*** SUPPLIED RECORDS ***

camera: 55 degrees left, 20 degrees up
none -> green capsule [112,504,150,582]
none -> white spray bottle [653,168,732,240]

*** End of SUPPLIED RECORDS ***
*** SUPPLIED RECORDS ***

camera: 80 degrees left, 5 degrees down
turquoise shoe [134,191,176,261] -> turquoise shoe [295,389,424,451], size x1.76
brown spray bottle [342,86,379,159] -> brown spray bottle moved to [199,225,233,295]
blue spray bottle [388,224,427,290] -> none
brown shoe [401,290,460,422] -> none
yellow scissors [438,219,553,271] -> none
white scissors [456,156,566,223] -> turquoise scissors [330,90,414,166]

*** End of SUPPLIED RECORDS ***

__EXERCISE INSTRUCTIONS__.
Before answering, count every line of the data that holds the word "left"; the reply is that number only.

__ANSWER BOX__.
2